Entries provided -
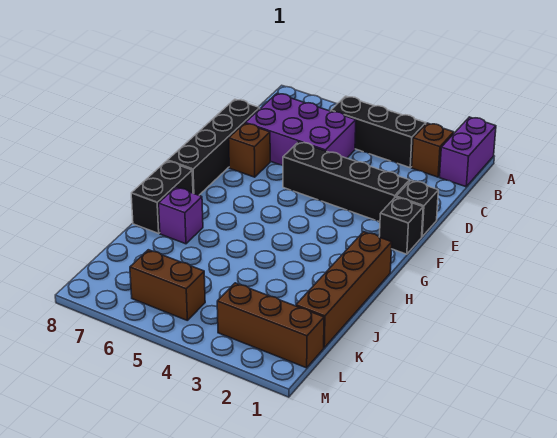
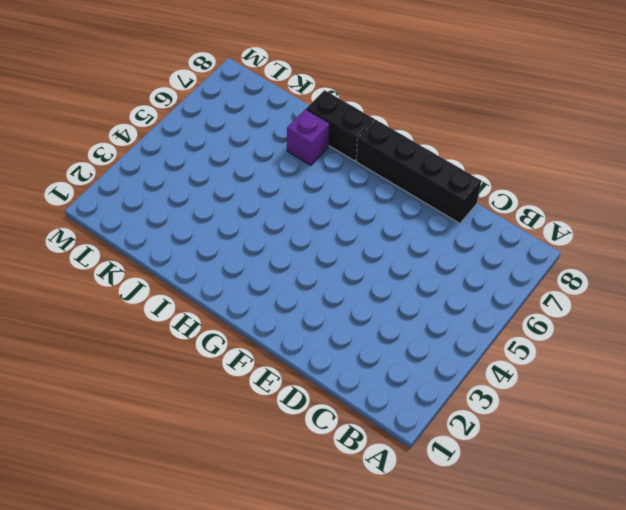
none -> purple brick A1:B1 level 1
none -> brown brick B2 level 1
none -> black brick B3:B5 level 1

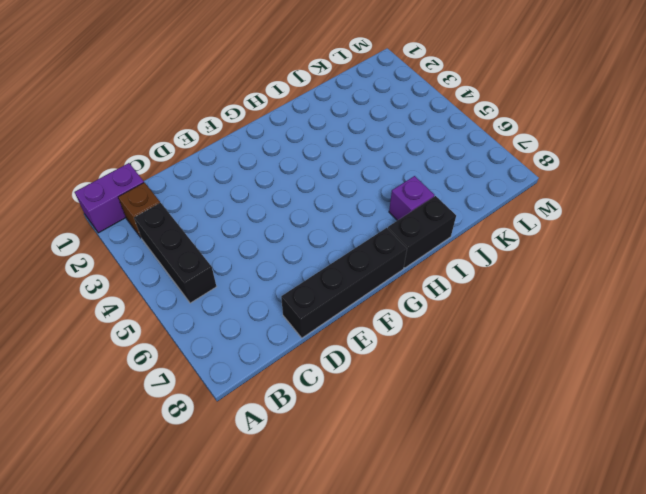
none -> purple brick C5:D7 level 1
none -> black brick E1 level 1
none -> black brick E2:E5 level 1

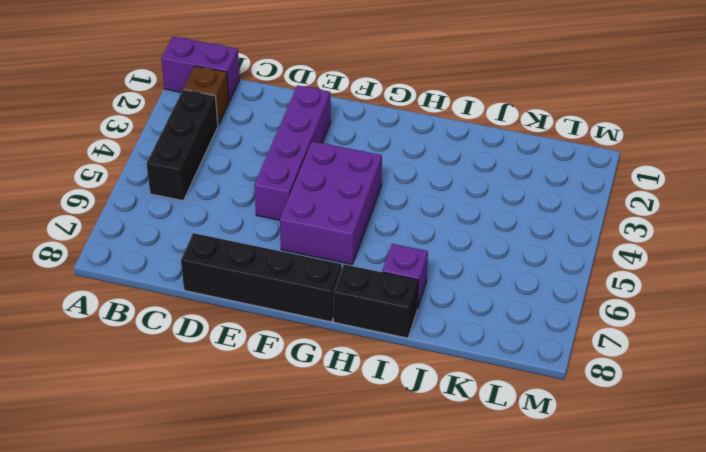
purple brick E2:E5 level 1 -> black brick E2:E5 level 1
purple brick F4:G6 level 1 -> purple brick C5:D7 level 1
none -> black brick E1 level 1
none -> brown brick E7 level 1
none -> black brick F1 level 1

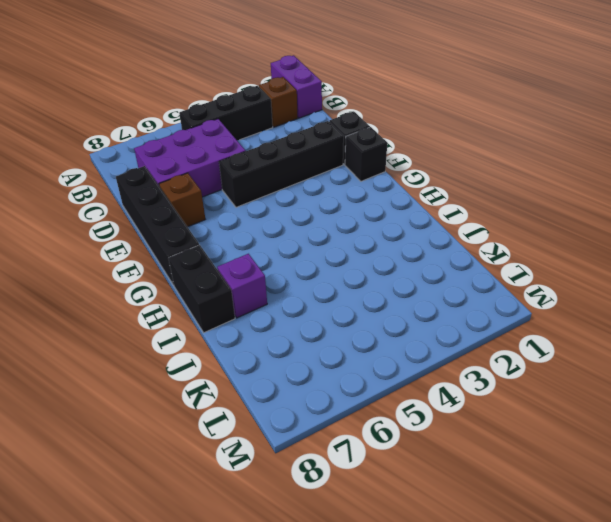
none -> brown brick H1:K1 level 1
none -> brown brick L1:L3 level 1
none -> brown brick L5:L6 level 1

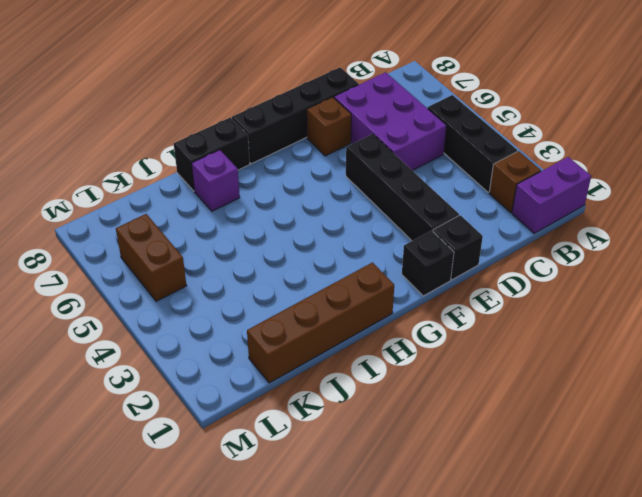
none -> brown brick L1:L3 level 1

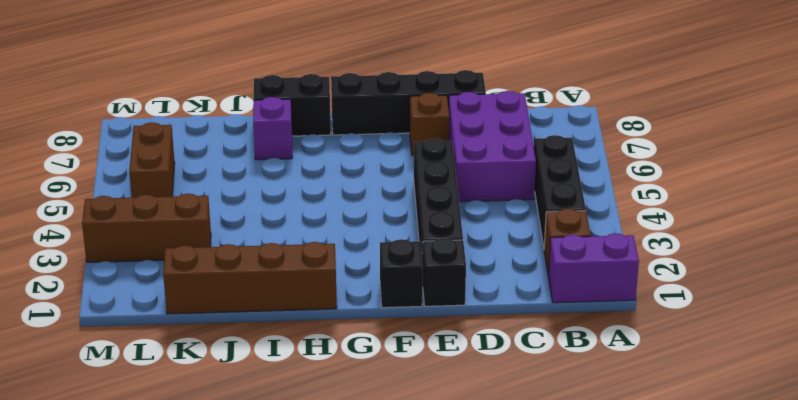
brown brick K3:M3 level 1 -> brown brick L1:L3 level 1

--

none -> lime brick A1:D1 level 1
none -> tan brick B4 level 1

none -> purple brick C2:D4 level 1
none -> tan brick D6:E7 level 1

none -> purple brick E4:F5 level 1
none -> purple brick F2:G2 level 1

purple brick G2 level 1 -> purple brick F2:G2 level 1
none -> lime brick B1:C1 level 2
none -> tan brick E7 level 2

What needs to be done -
Everything above from the line containing "none -> brown brick H1:K1 level 1" through the line containing "brown brick K3:M3" must be repeated exactly, and the pictures must be left out.

Answer -
none -> brown brick H1:K1 level 1
none -> brown brick L1:L3 level 1
none -> brown brick L5:L6 level 1

none -> brown brick L1:L3 level 1

brown brick K3:M3 level 1 -> brown brick L1:L3 level 1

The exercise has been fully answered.